◆ What to do:
Go through the records underneath and count the lines that include the string "headphones". Give nothing but the number.

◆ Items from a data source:
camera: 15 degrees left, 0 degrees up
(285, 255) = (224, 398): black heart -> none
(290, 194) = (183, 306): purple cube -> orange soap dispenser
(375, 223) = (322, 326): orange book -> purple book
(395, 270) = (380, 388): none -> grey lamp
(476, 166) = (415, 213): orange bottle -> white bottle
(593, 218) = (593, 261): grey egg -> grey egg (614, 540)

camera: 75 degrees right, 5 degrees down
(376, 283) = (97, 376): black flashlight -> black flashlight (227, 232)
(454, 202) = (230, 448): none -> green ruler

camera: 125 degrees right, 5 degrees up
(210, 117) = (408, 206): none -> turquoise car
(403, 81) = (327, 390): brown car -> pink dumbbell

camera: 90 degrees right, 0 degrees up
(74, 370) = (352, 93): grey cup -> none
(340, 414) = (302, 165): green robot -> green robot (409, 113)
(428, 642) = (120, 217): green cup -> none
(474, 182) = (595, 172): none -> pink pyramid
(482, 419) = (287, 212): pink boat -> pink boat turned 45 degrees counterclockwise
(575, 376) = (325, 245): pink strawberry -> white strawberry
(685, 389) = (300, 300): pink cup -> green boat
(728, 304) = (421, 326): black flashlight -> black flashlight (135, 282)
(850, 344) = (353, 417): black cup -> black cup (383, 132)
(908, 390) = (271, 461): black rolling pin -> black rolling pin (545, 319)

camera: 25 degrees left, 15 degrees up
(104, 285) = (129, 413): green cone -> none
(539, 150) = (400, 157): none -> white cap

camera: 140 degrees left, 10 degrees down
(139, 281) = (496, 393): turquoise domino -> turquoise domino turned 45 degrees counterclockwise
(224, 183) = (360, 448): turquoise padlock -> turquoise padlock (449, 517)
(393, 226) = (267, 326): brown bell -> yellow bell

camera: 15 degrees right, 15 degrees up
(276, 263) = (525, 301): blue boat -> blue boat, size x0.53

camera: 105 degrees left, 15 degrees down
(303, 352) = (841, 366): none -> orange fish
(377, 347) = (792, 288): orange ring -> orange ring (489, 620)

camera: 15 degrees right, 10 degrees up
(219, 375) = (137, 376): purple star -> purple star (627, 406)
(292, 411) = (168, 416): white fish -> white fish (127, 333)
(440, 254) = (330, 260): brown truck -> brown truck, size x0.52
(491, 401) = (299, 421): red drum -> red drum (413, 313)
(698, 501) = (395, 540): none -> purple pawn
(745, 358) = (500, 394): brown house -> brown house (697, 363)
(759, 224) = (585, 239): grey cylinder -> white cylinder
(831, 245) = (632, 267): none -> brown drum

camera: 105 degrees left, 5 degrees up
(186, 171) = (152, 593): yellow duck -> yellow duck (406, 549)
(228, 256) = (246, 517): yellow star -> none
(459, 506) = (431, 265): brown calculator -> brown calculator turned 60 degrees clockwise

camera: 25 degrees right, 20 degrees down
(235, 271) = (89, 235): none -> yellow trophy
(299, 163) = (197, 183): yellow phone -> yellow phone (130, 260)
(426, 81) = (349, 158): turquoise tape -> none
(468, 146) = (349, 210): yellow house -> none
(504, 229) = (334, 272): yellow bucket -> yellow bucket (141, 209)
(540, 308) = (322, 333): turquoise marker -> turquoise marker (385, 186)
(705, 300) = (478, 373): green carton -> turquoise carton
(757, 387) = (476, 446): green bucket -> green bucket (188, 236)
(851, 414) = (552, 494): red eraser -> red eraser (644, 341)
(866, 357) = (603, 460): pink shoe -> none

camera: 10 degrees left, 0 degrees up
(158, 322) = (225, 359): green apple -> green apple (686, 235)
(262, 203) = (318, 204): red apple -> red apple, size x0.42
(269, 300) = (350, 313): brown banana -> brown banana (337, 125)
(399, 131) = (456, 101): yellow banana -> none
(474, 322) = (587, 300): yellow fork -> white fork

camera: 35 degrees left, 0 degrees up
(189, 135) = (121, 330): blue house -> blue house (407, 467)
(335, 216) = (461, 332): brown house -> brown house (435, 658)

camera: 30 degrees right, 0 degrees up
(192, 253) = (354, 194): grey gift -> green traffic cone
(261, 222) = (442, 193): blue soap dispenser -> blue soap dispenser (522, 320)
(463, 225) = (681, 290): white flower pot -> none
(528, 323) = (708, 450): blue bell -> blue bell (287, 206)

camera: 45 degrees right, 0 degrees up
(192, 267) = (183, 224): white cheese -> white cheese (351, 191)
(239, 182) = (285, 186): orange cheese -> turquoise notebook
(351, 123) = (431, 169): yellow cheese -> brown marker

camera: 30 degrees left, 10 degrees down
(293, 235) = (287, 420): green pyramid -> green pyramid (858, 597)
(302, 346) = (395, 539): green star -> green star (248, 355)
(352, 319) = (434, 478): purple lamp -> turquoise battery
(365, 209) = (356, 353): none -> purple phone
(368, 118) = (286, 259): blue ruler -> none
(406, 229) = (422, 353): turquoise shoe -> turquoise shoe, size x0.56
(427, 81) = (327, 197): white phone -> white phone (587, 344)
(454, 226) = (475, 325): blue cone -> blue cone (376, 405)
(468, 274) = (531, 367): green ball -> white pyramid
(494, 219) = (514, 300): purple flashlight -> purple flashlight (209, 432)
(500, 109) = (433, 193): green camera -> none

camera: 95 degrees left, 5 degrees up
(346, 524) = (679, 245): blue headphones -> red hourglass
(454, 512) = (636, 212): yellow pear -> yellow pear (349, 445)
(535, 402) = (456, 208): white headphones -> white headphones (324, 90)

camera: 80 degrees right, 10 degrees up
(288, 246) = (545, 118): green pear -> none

◆ Written solution:
2